(Scene images with change listings)
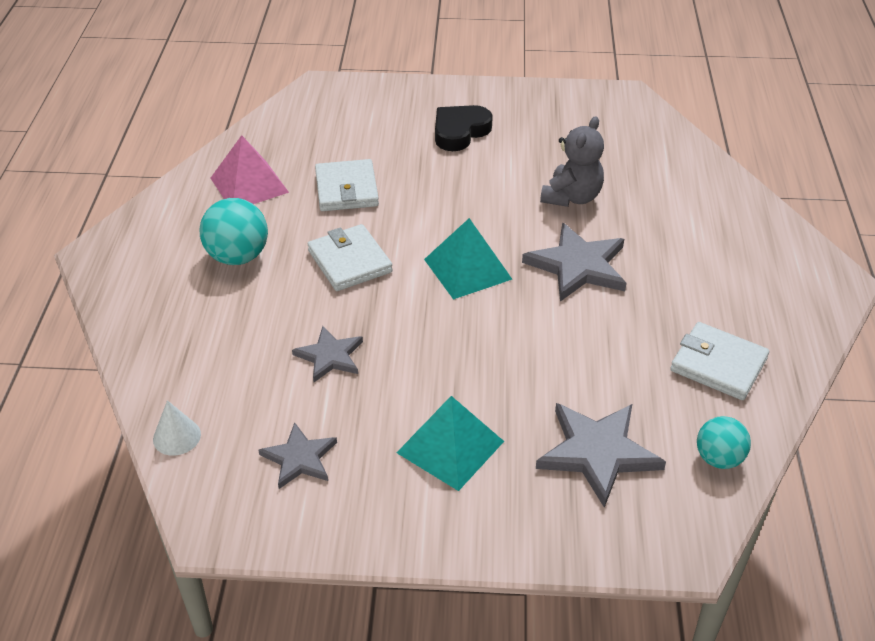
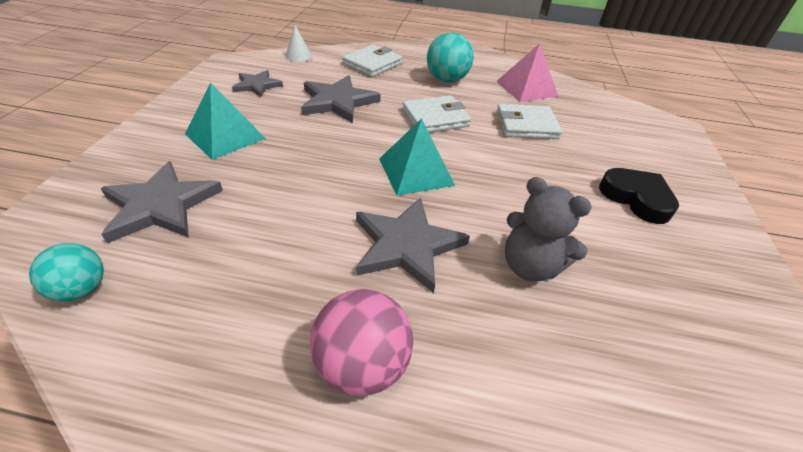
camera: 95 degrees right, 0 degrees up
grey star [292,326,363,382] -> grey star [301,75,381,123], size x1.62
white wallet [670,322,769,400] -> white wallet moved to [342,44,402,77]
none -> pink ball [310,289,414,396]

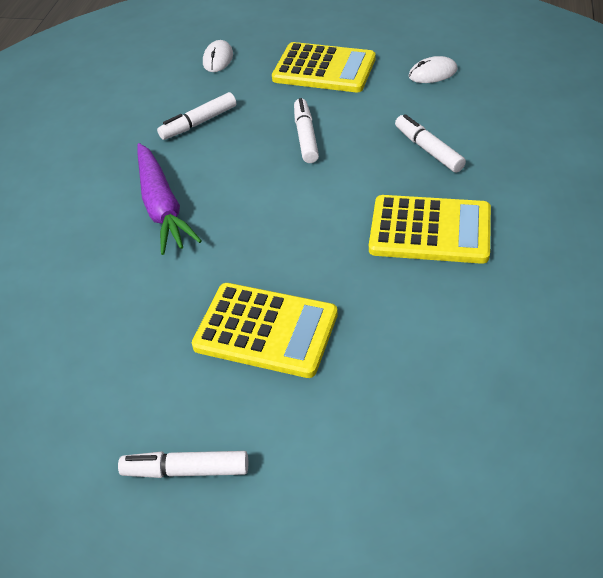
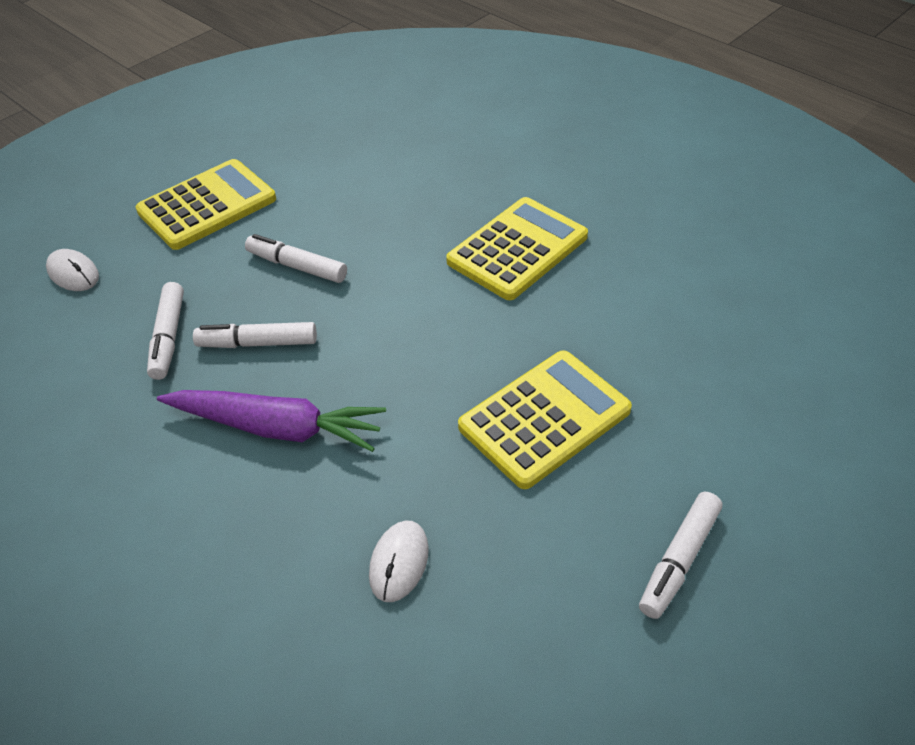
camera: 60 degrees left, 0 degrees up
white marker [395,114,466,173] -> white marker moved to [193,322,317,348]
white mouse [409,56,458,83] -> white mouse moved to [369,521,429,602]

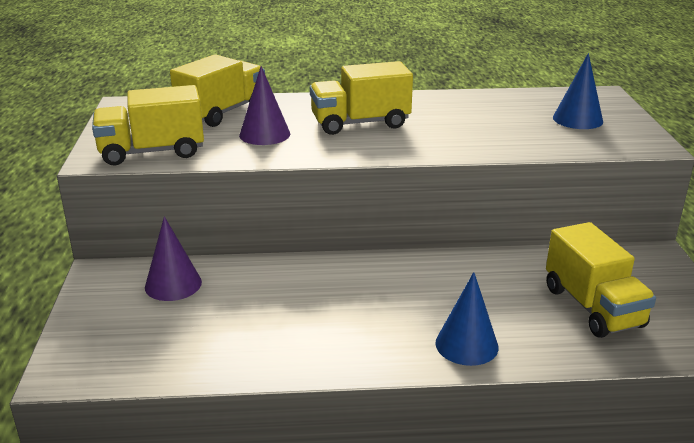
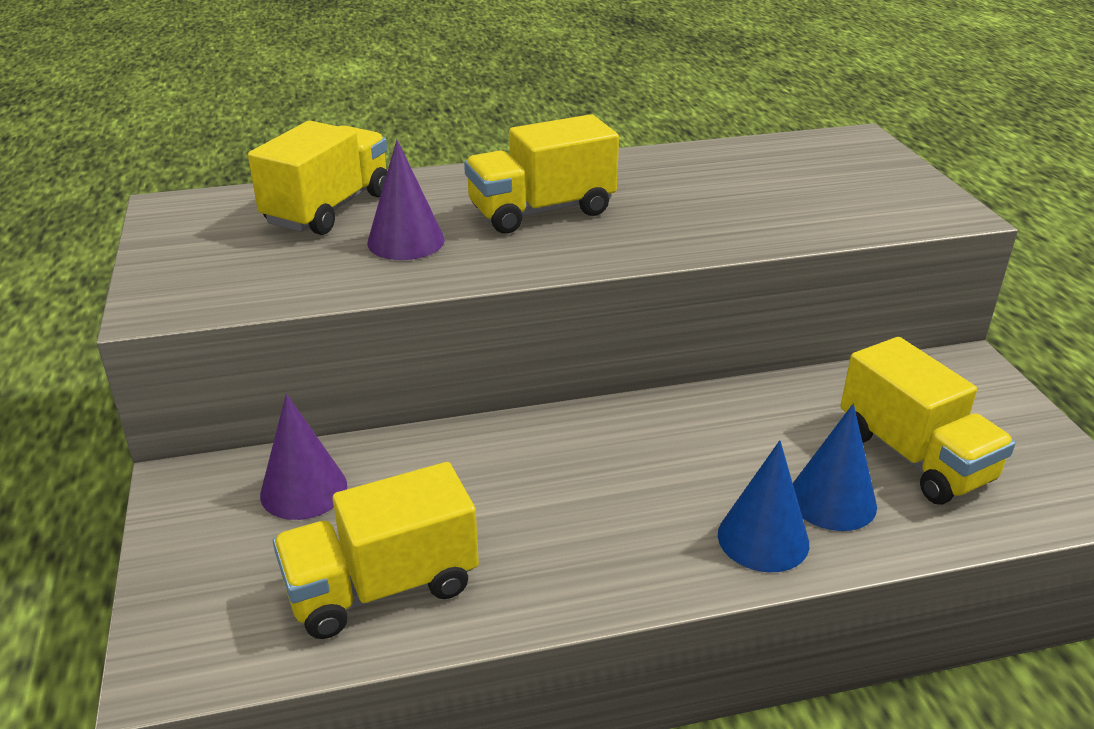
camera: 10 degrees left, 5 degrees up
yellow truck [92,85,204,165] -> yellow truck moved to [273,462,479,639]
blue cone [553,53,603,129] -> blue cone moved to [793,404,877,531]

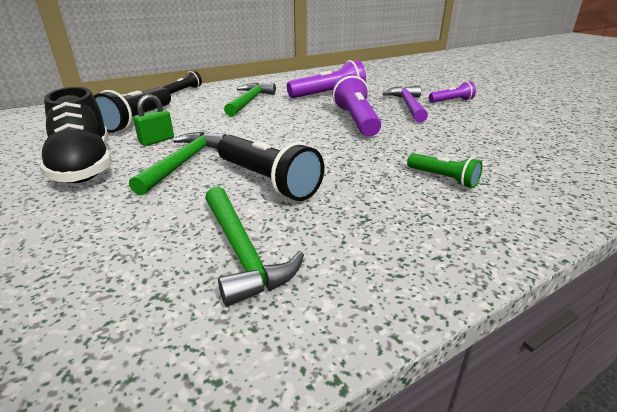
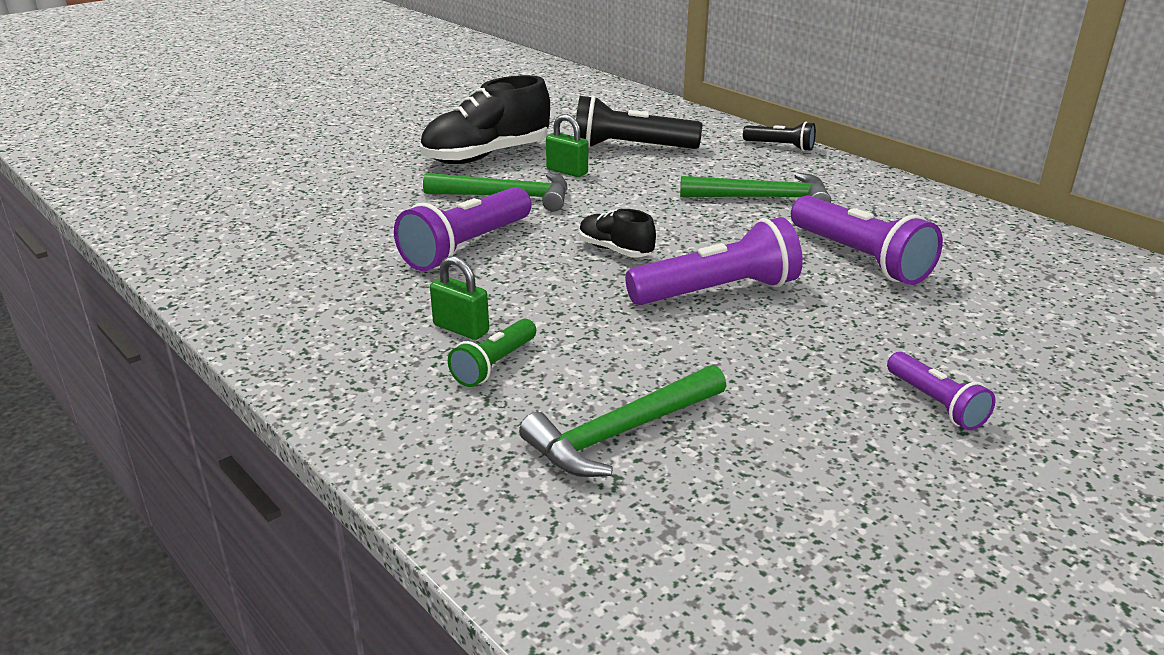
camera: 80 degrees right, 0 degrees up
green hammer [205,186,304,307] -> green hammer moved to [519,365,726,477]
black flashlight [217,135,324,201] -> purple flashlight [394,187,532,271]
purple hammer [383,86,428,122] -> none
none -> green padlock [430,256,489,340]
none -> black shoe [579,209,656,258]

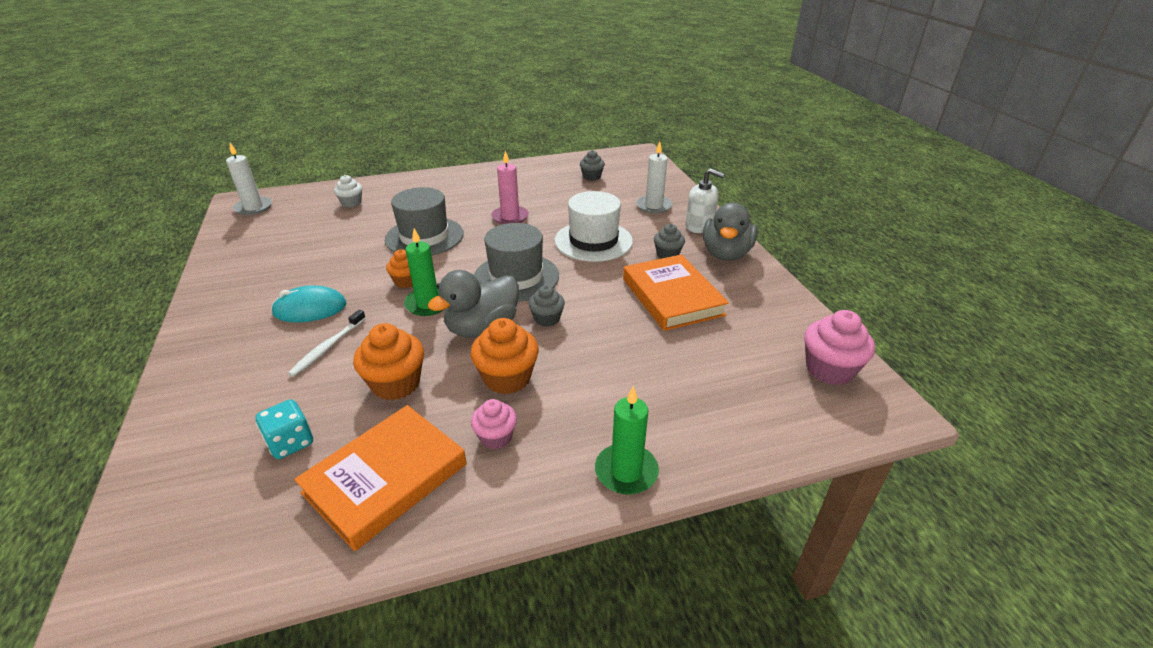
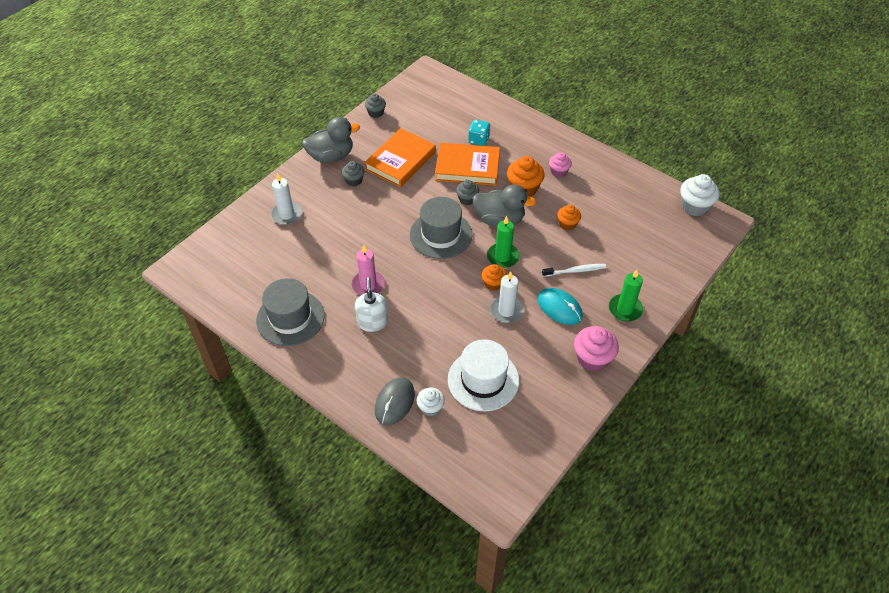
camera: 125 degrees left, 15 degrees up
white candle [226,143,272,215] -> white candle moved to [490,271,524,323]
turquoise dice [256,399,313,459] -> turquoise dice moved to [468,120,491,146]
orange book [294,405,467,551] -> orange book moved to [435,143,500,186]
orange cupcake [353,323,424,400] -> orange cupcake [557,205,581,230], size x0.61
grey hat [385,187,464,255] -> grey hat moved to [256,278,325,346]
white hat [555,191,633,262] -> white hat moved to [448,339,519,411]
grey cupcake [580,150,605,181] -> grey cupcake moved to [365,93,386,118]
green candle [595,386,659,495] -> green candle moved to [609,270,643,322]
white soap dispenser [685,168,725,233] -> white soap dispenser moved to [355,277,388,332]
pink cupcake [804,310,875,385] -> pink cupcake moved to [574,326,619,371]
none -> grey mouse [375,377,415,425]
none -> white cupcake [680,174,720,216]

**WORK TO BE COMPLETED**: Repeat every entry above word for word, and include no pictures.

**SOLVED EXERCISE**:
camera: 95 degrees right, 0 degrees up
grey star [292,326,363,382] -> grey star [301,75,381,123], size x1.62
white wallet [670,322,769,400] -> white wallet moved to [342,44,402,77]
none -> pink ball [310,289,414,396]

camera: 60 degrees left, 0 degrees up
white marker [395,114,466,173] -> white marker moved to [193,322,317,348]
white mouse [409,56,458,83] -> white mouse moved to [369,521,429,602]

camera: 10 degrees left, 5 degrees up
yellow truck [92,85,204,165] -> yellow truck moved to [273,462,479,639]
blue cone [553,53,603,129] -> blue cone moved to [793,404,877,531]

camera: 80 degrees right, 0 degrees up
green hammer [205,186,304,307] -> green hammer moved to [519,365,726,477]
black flashlight [217,135,324,201] -> purple flashlight [394,187,532,271]
purple hammer [383,86,428,122] -> none
none -> green padlock [430,256,489,340]
none -> black shoe [579,209,656,258]

camera: 125 degrees left, 15 degrees up
white candle [226,143,272,215] -> white candle moved to [490,271,524,323]
turquoise dice [256,399,313,459] -> turquoise dice moved to [468,120,491,146]
orange book [294,405,467,551] -> orange book moved to [435,143,500,186]
orange cupcake [353,323,424,400] -> orange cupcake [557,205,581,230], size x0.61
grey hat [385,187,464,255] -> grey hat moved to [256,278,325,346]
white hat [555,191,633,262] -> white hat moved to [448,339,519,411]
grey cupcake [580,150,605,181] -> grey cupcake moved to [365,93,386,118]
green candle [595,386,659,495] -> green candle moved to [609,270,643,322]
white soap dispenser [685,168,725,233] -> white soap dispenser moved to [355,277,388,332]
pink cupcake [804,310,875,385] -> pink cupcake moved to [574,326,619,371]
none -> grey mouse [375,377,415,425]
none -> white cupcake [680,174,720,216]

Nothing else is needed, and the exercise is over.